:: Exercise details ::
Word for word and without images, transcribe all of the records.

:: Data ::
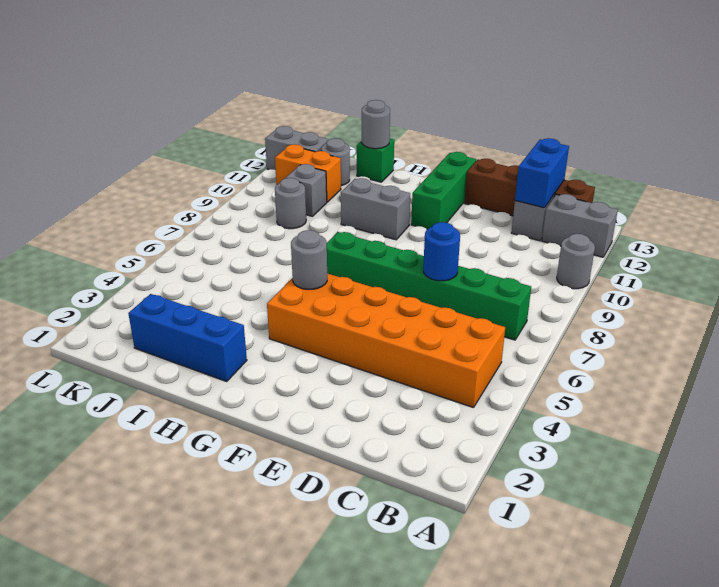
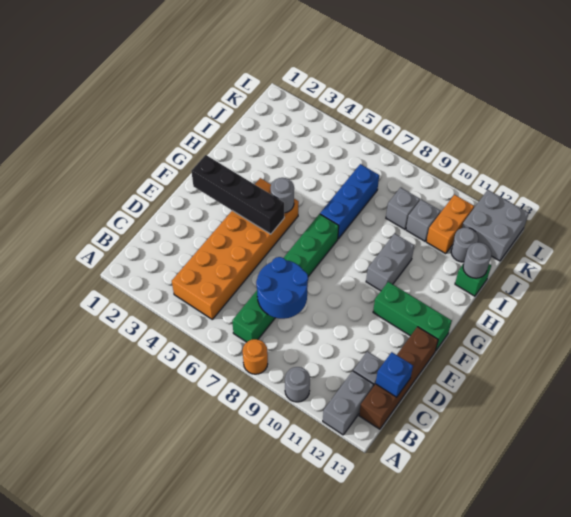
none -> orange round brick A8 level 1
blue brick C12:C13 level 2 -> blue brick C13 level 2
blue round brick D7 level 2 -> blue round brick C7:D8 level 2
none -> black brick F2:F5 level 2
blue brick H2:J2 level 1 -> blue brick H7:J7 level 1
grey round brick J9 level 1 -> grey brick J9 level 1
grey brick K12:L12 level 1 -> grey brick K12:L13 level 1

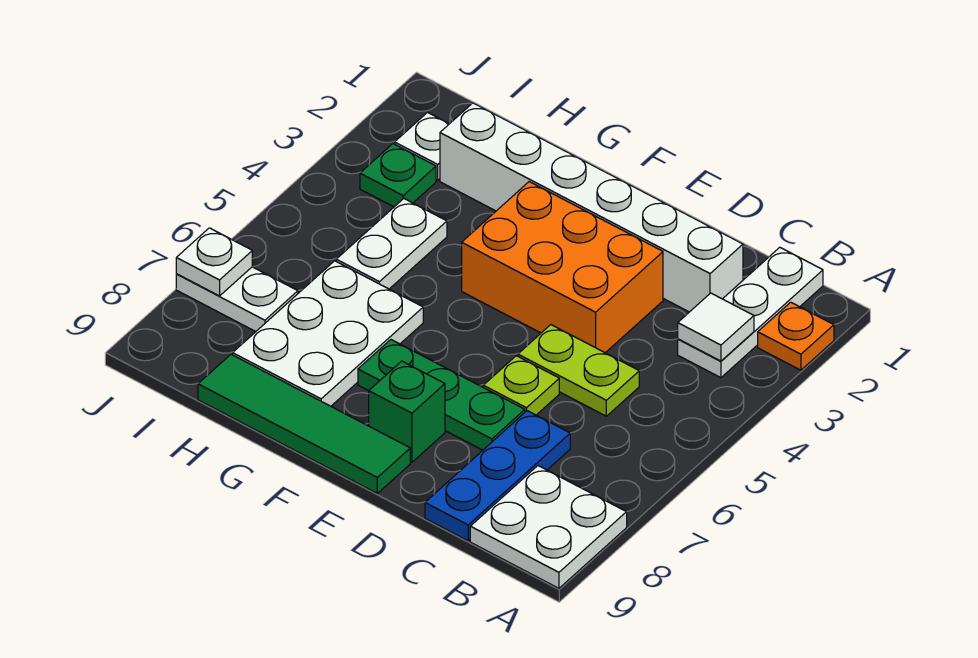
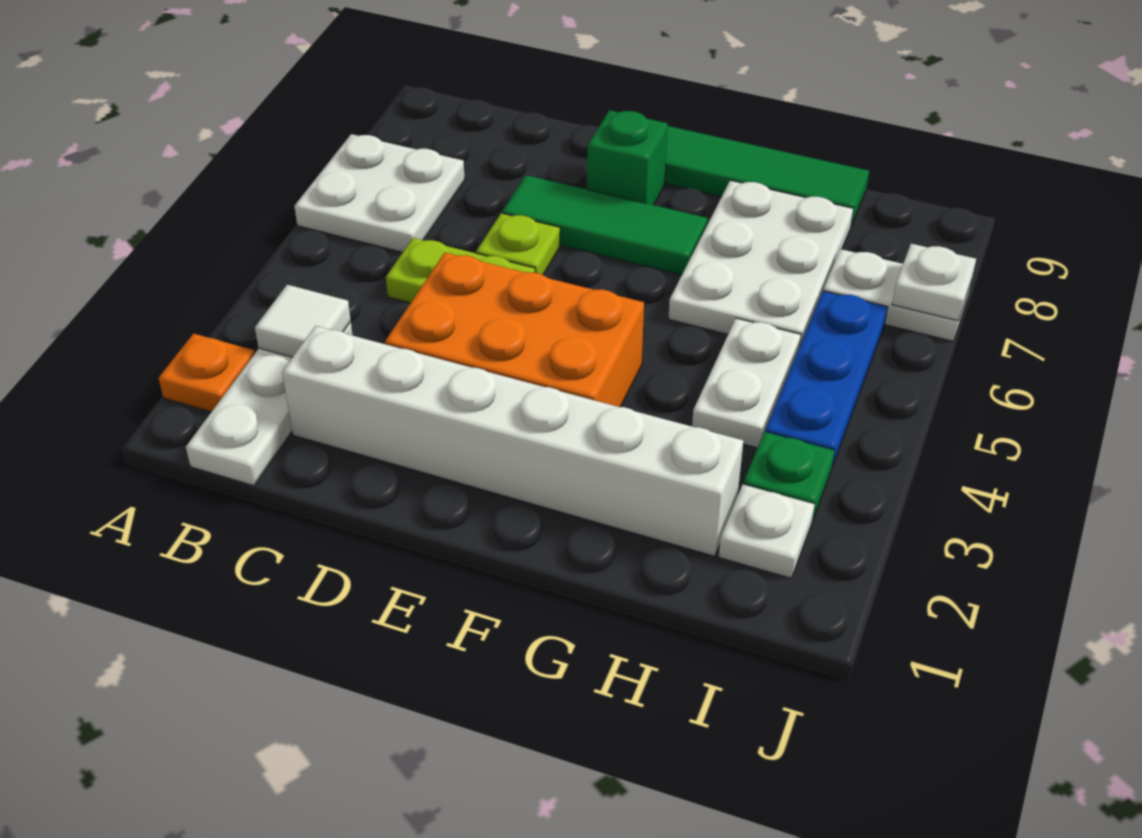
white plate A8:B9 level 1 -> white plate A6:B7 level 1
blue plate C7:C9 level 1 -> blue plate I4:I6 level 1
green plate D7:F7 level 1 -> green tile D7:F7 level 1

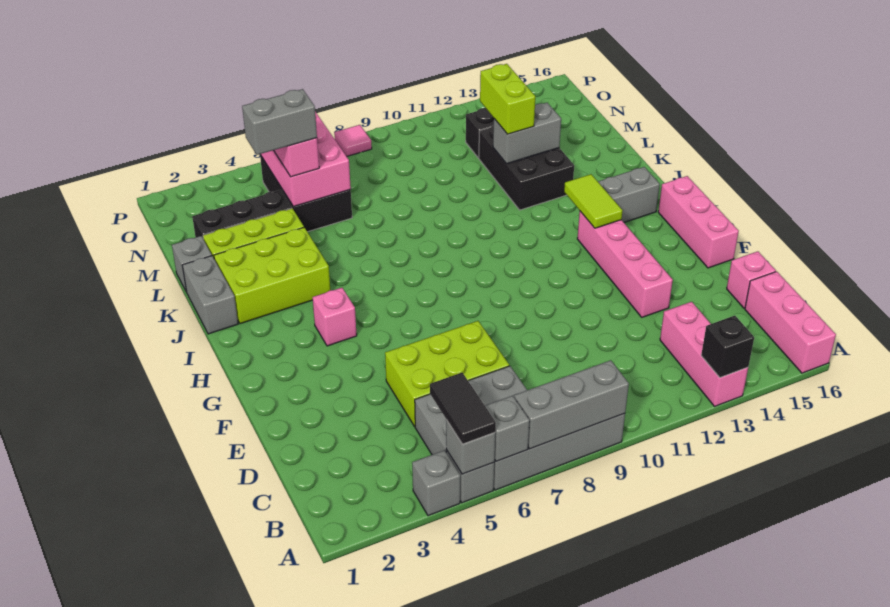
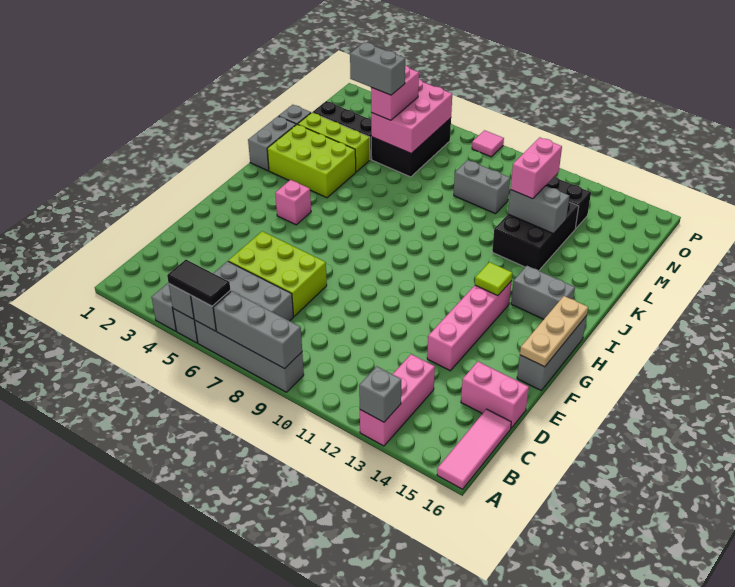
black tile A5:B5 level 3 -> black tile A5:A6 level 3
black brick A13 level 2 -> grey brick A13 level 2
pink brick A16:C16 level 1 -> pink tile A16:C16 level 1
pink brick D16 level 1 -> pink brick D15:D16 level 1
pink brick F16:H16 level 1 -> grey brick F16:H16 level 1
none -> tan plate F16:H16 level 2
lime tile H13:I13 level 2 -> lime tile H13 level 2
lime brick L12:M12 level 3 -> pink brick L12:M12 level 3
none -> grey brick M9:M10 level 1

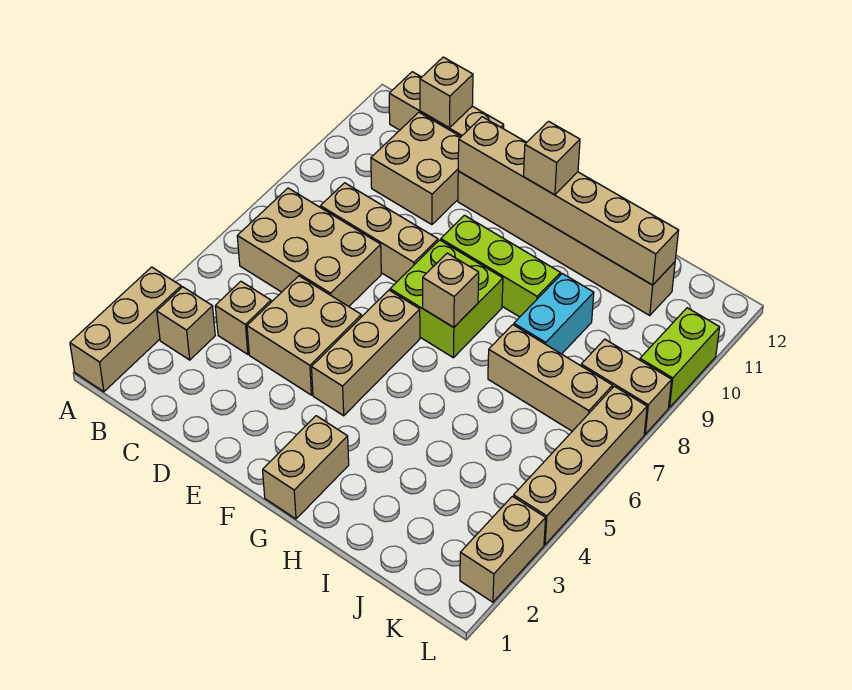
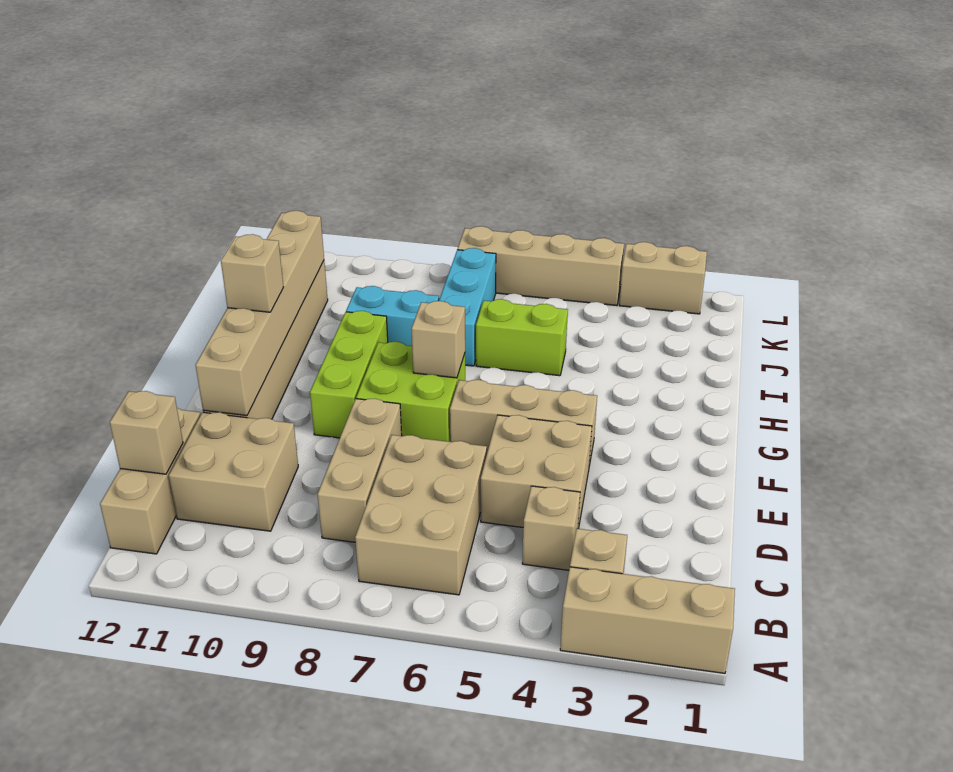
tan brick G1:G2 level 1 -> none
tan brick I7:K7 level 1 -> cyan brick I7:K7 level 1
tan brick K8:L8 level 1 -> none
lime brick L9:L10 level 1 -> lime brick I5:I6 level 1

:: Task solution ::
none -> orange round brick A8 level 1
blue brick C12:C13 level 2 -> blue brick C13 level 2
blue round brick D7 level 2 -> blue round brick C7:D8 level 2
none -> black brick F2:F5 level 2
blue brick H2:J2 level 1 -> blue brick H7:J7 level 1
grey round brick J9 level 1 -> grey brick J9 level 1
grey brick K12:L12 level 1 -> grey brick K12:L13 level 1

white plate A8:B9 level 1 -> white plate A6:B7 level 1
blue plate C7:C9 level 1 -> blue plate I4:I6 level 1
green plate D7:F7 level 1 -> green tile D7:F7 level 1

black tile A5:B5 level 3 -> black tile A5:A6 level 3
black brick A13 level 2 -> grey brick A13 level 2
pink brick A16:C16 level 1 -> pink tile A16:C16 level 1
pink brick D16 level 1 -> pink brick D15:D16 level 1
pink brick F16:H16 level 1 -> grey brick F16:H16 level 1
none -> tan plate F16:H16 level 2
lime tile H13:I13 level 2 -> lime tile H13 level 2
lime brick L12:M12 level 3 -> pink brick L12:M12 level 3
none -> grey brick M9:M10 level 1

tan brick G1:G2 level 1 -> none
tan brick I7:K7 level 1 -> cyan brick I7:K7 level 1
tan brick K8:L8 level 1 -> none
lime brick L9:L10 level 1 -> lime brick I5:I6 level 1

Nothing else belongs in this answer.